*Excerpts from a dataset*
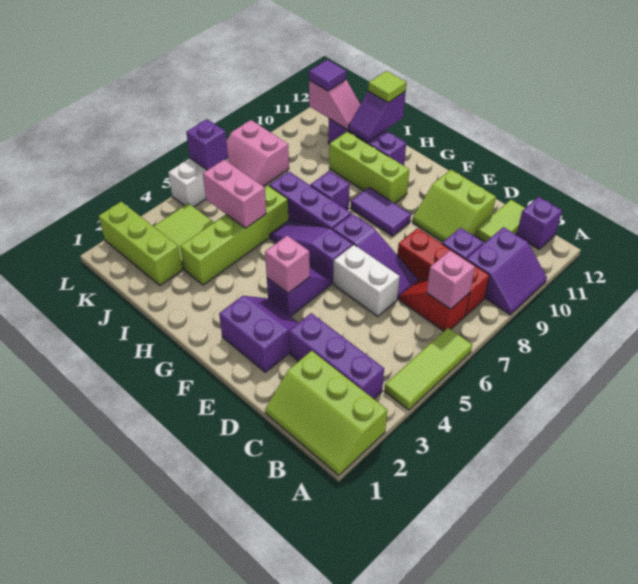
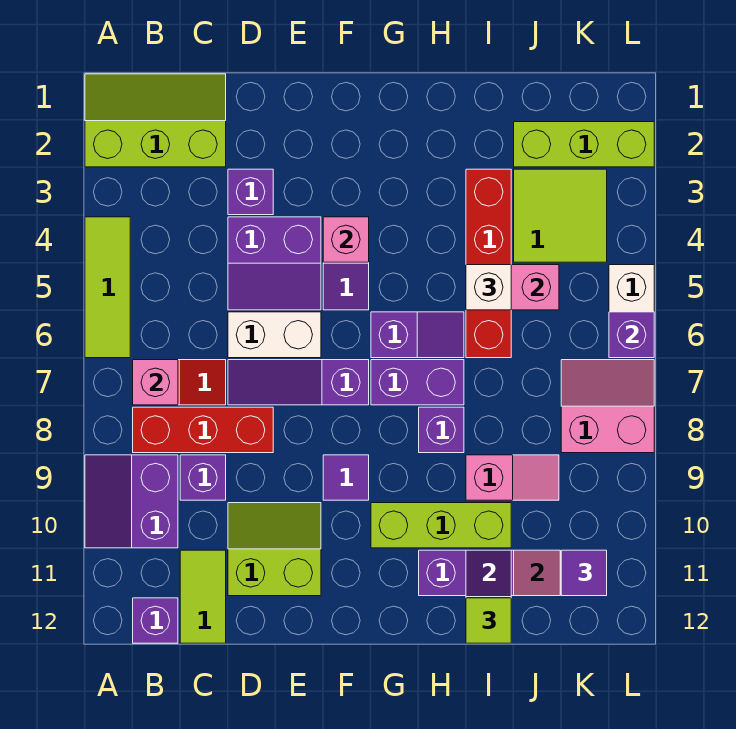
purple brick B3:D3 level 1 -> purple brick D3 level 1
purple slope E2:F3 level 1 top 2 -> purple slope D4:E5 level 1 top 4
purple slope F6:H6 level 1 top F -> purple slope G6:H6 level 1 top G
purple tile F9:G9 level 1 -> purple tile F9 level 1
purple brick G7:I7 level 1 -> purple brick G7:H7 level 1
lime brick I3:I6 level 1 -> red brick I3:I6 level 1
none -> white brick I5 level 3
none -> pink slope I9:J9 level 1 top I

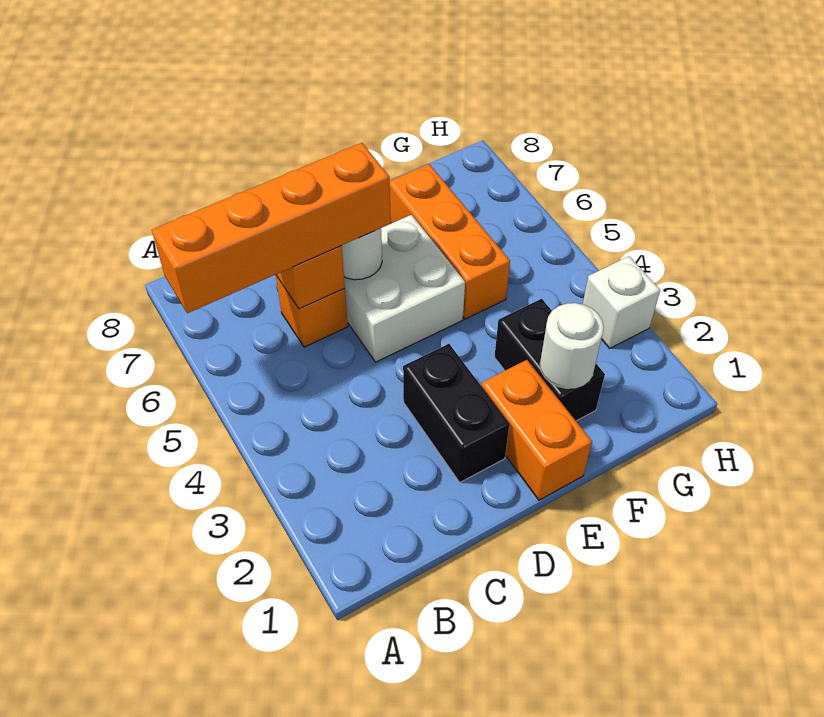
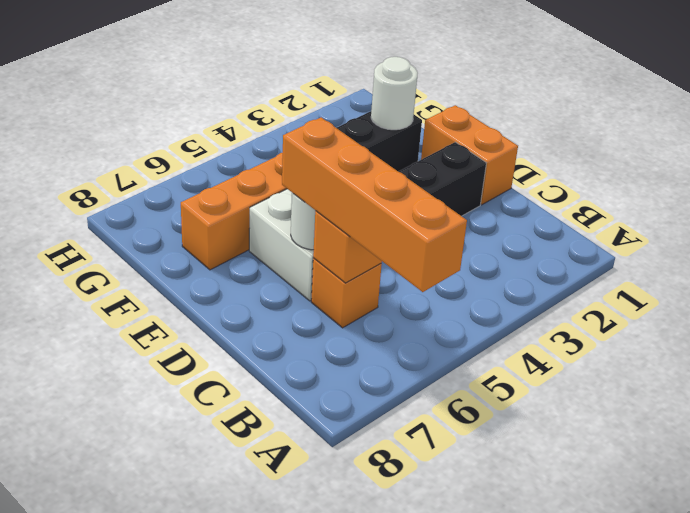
orange brick E1:E2 level 1 -> orange brick D1:E1 level 1
white brick H3 level 1 -> none

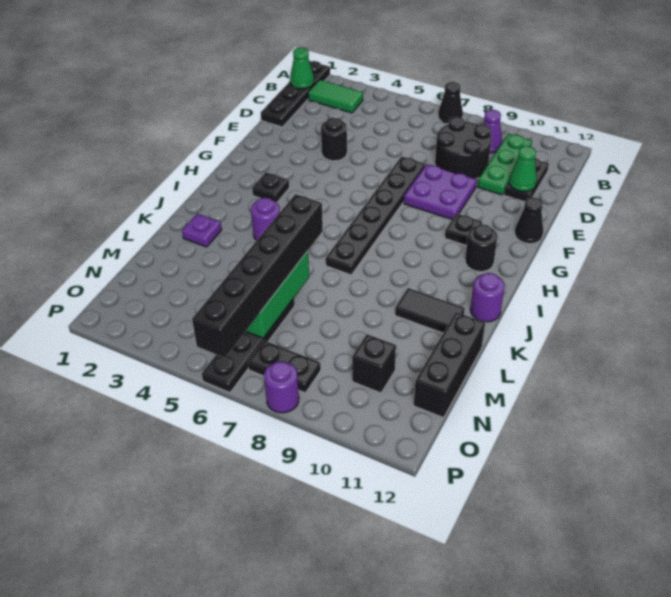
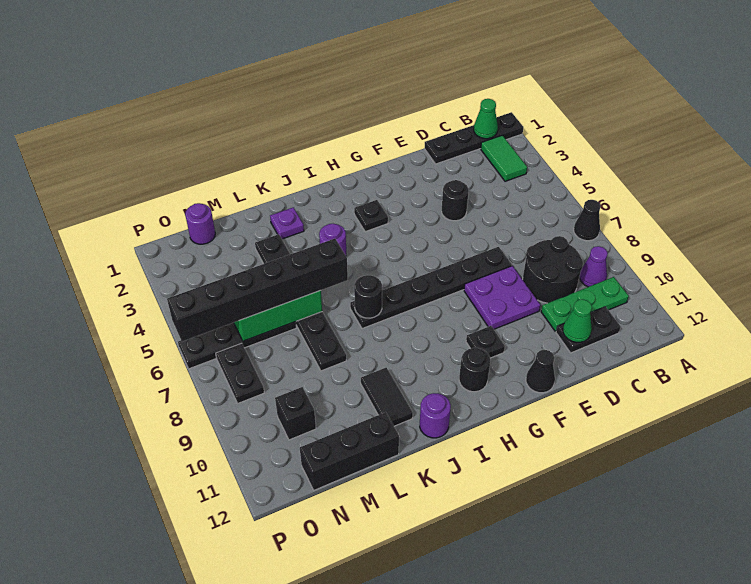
none -> black round brick J7 level 2
none -> black plate L3:L8 level 1
purple round brick P8 level 1 -> purple round brick N1 level 1

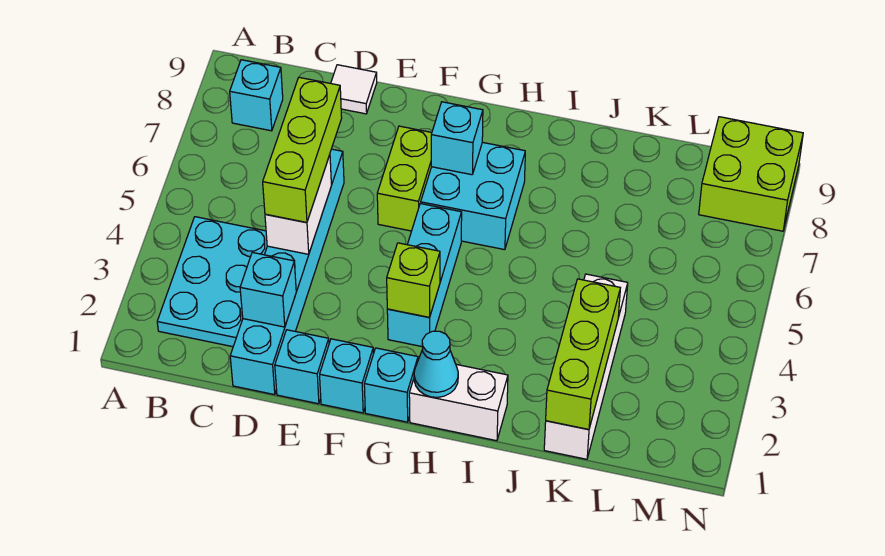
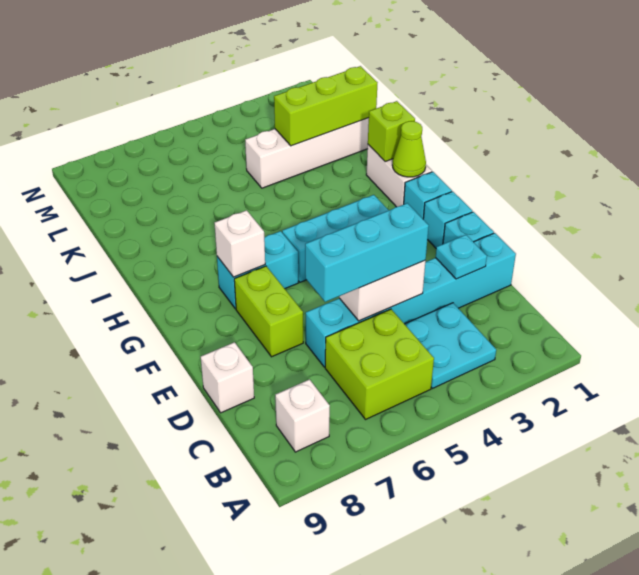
cyan plate B2:C4 level 1 -> cyan plate B3:C4 level 1
cyan brick B8 level 1 -> white brick B8 level 1
cyan brick D2 level 2 -> cyan plate D2 level 2
lime brick D4:D6 level 3 -> cyan brick D4:D6 level 3
white tile D9 level 1 -> white brick D9 level 1
lime brick F6:F7 level 1 -> lime brick E7:F7 level 1
lime brick G3 level 2 -> lime brick I1 level 2
cyan brick G6:H7 level 1 -> cyan brick G6:G7 level 1
cyan brick G7 level 2 -> white brick G7 level 2
cyan cone H1 level 2 -> lime cone H1 level 2
lime brick M8:N9 level 1 -> lime brick B5:C6 level 1

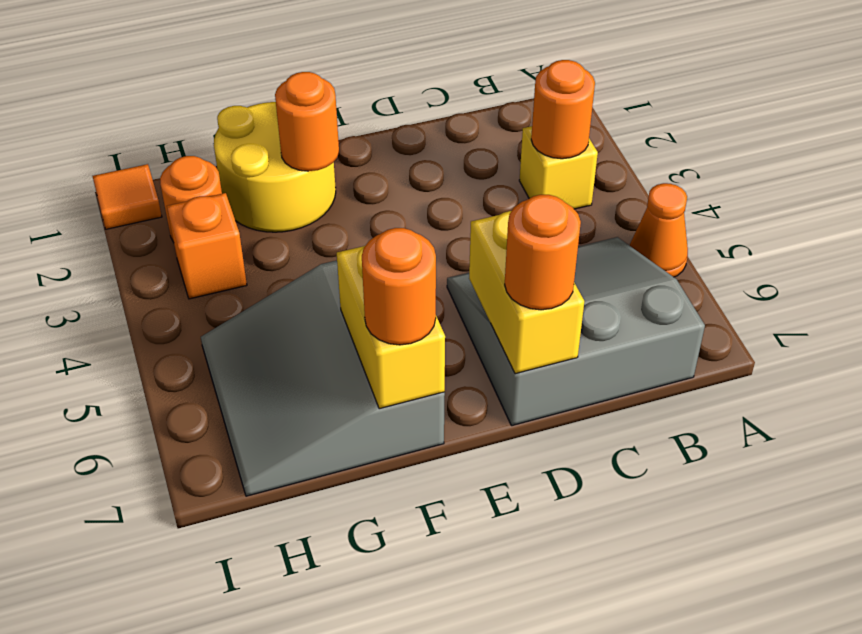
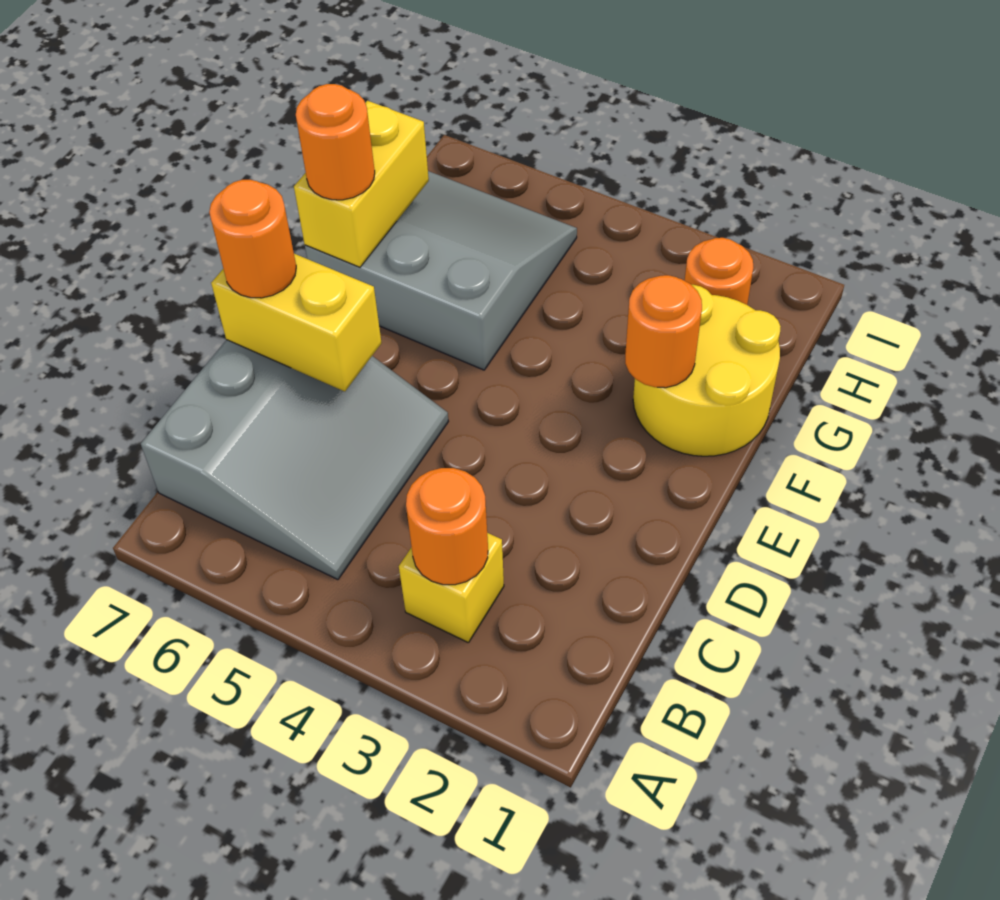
orange cone A5 level 1 -> none
yellow brick F6:F7 level 2 -> yellow brick F7:G7 level 2
orange brick H3 level 1 -> none
orange tile I1 level 1 -> none

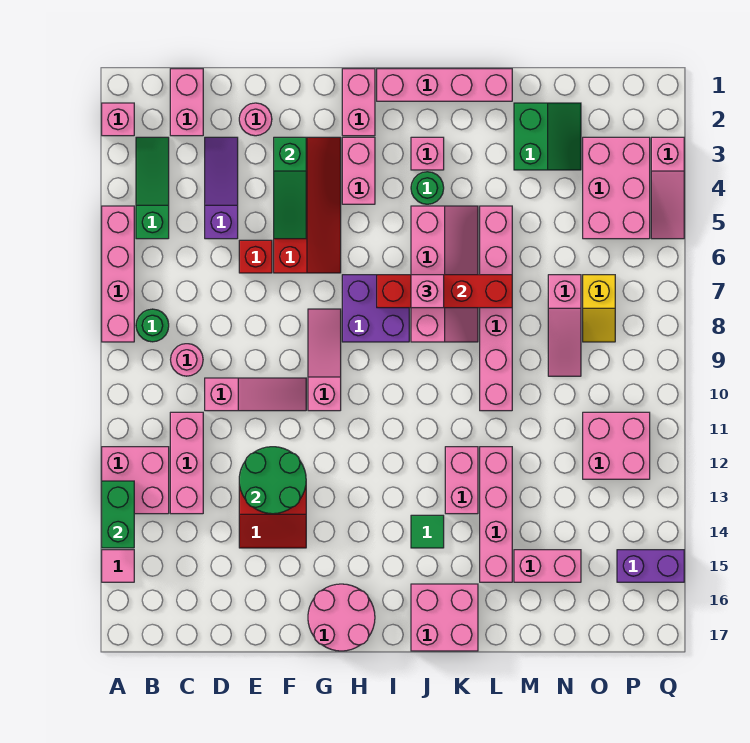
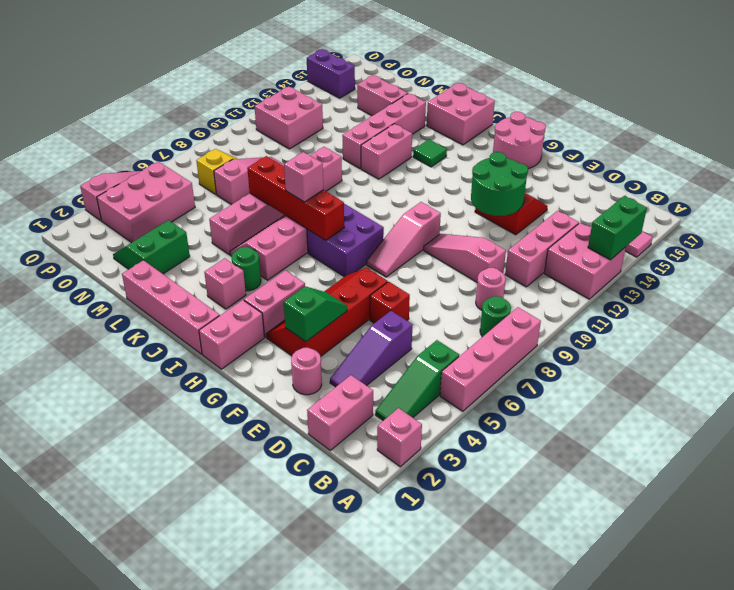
green slope F3:F5 level 2 top 3 -> green slope F3:F4 level 2 top 3

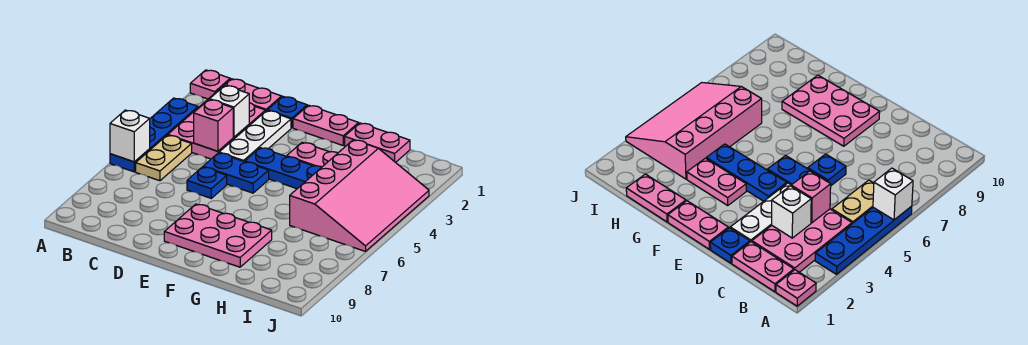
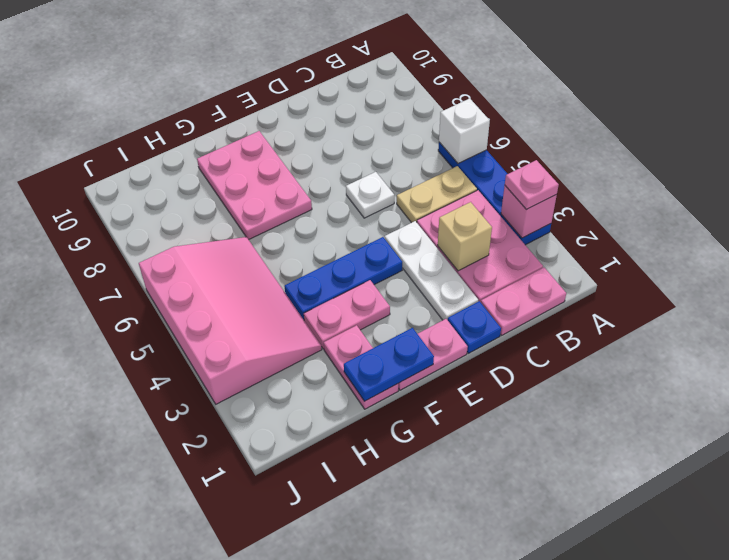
pink plate A1 level 1 -> pink plate A3 level 3
tan plate B5:B6 level 1 -> tan plate B5:C5 level 1
white brick C3 level 2 -> tan brick C3 level 2
pink brick C4 level 2 -> pink brick A3 level 2
blue plate D5:E5 level 1 -> blue plate F1:G1 level 2
blue plate D6 level 1 -> white plate D6 level 1
pink plate E8:G9 level 1 -> pink plate F7:G9 level 1
pink plate G1:H1 level 1 -> pink plate G1:G2 level 1
pink slope H3:J6 level 1 top H -> pink slope H3:J6 level 1 top J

*Task prompt*
How many lines in the data above contain the word "white"? Reply with only that figure.

*Output below*
7